= Beginning of Section =

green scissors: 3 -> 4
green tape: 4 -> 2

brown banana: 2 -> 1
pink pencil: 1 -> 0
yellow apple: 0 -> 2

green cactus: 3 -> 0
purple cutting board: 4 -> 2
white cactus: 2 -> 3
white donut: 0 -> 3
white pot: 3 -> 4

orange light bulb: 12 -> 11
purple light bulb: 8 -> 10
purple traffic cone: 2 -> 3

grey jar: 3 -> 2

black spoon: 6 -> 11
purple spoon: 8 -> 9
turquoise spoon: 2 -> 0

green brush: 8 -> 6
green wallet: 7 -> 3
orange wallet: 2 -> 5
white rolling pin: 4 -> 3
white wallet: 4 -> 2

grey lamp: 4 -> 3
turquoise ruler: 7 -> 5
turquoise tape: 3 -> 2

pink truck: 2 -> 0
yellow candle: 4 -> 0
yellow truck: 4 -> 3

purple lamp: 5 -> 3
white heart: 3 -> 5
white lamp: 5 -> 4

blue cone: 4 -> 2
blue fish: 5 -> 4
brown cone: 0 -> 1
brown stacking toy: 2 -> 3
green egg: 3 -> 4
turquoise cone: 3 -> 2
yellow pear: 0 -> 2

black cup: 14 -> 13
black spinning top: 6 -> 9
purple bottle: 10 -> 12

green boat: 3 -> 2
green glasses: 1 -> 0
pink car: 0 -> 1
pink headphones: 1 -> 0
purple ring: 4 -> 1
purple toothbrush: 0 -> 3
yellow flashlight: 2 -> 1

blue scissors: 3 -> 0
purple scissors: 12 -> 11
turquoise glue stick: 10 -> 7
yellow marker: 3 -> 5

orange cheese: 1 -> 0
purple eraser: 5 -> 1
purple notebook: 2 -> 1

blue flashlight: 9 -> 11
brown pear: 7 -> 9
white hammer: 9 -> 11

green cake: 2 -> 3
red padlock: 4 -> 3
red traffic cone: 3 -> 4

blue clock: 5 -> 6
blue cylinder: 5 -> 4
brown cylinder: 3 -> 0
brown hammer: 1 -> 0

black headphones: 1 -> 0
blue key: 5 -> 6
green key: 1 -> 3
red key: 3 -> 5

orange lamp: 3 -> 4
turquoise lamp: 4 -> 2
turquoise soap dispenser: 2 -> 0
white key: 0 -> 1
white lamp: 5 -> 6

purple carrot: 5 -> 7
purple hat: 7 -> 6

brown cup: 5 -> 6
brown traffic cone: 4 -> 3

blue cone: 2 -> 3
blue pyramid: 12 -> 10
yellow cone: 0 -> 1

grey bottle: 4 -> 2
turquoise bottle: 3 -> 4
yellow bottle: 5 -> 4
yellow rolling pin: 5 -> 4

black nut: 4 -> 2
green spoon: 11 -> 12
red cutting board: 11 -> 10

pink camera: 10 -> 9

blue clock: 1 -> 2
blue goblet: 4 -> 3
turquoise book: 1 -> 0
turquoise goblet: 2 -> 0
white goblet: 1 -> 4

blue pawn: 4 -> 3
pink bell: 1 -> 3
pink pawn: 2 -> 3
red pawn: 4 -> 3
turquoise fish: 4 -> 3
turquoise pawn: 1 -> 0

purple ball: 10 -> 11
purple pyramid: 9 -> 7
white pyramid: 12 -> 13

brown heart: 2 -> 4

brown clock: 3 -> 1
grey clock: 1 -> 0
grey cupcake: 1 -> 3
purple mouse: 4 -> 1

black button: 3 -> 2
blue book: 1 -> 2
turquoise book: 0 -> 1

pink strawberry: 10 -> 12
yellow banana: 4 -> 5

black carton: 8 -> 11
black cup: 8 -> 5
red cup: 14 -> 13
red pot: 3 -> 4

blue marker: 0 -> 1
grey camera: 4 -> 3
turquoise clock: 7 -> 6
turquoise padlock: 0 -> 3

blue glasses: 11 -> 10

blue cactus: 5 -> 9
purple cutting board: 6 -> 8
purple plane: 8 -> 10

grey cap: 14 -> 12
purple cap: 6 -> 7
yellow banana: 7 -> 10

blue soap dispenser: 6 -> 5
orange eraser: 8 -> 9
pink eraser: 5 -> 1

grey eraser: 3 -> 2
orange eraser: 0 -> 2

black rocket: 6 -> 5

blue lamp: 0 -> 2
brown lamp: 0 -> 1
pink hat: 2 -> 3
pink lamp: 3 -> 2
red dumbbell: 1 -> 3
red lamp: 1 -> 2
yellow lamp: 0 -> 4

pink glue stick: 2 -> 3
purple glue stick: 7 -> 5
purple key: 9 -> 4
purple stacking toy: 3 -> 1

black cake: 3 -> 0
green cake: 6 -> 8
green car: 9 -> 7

= End of Section =

What to produce: Please find the lines in the data that contain the word "eraser" and copy them.

Response to the exercise:
purple eraser: 5 -> 1
orange eraser: 8 -> 9
pink eraser: 5 -> 1
grey eraser: 3 -> 2
orange eraser: 0 -> 2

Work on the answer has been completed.